> [Work instruction] Your reply should hold only the lines from the records below where "spoon" occurs.

Object quantity data
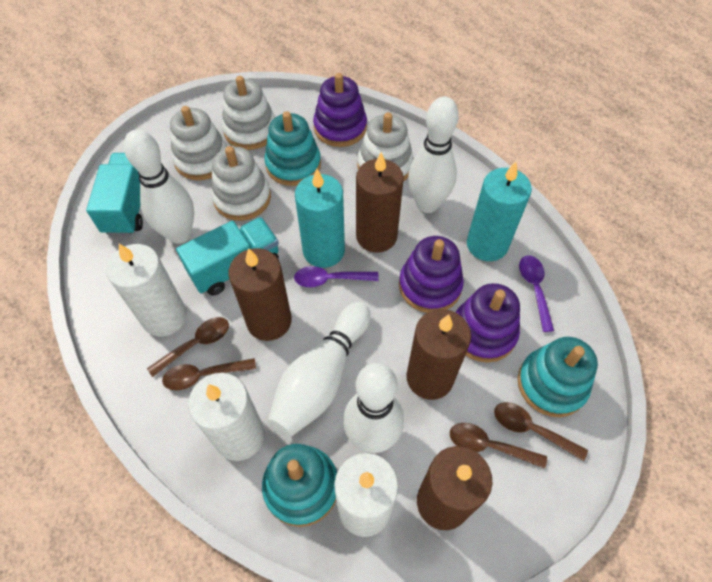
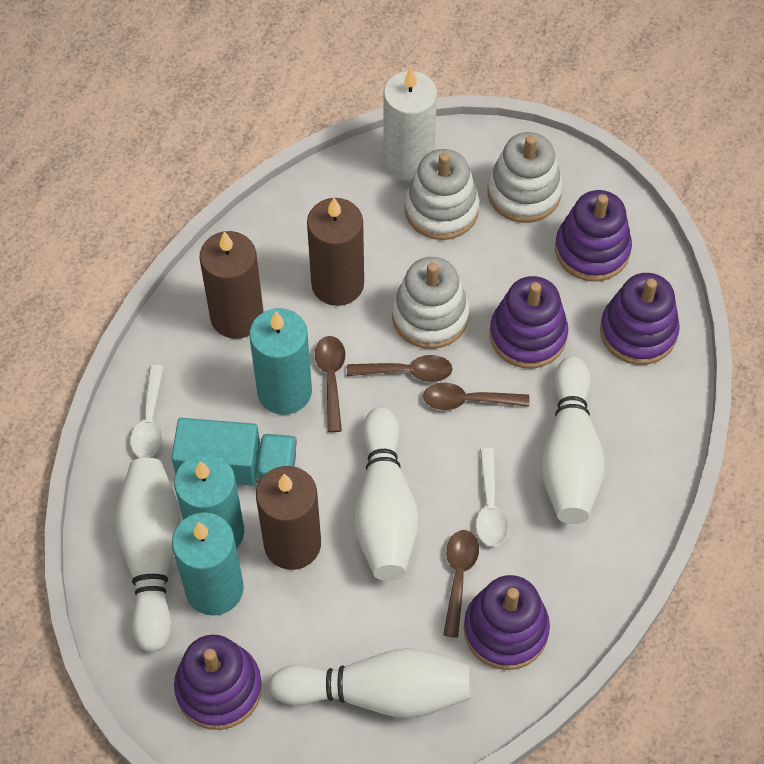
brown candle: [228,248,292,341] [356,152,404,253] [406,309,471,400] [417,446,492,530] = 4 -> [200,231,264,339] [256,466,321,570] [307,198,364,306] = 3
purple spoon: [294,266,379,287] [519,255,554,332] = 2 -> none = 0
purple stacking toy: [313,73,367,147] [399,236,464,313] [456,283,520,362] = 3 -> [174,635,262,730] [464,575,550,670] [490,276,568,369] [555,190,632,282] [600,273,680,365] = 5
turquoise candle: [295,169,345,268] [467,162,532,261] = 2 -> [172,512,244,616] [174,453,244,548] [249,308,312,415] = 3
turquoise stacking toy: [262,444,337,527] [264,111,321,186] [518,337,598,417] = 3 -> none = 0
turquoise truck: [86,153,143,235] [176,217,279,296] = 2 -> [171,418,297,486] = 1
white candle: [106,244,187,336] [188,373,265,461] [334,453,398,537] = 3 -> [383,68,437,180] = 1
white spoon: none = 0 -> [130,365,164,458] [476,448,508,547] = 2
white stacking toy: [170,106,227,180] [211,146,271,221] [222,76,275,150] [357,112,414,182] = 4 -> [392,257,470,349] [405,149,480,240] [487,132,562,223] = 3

> [Problem solution]
purple spoon: [294,266,379,287] [519,255,554,332] = 2 -> none = 0
white spoon: none = 0 -> [130,365,164,458] [476,448,508,547] = 2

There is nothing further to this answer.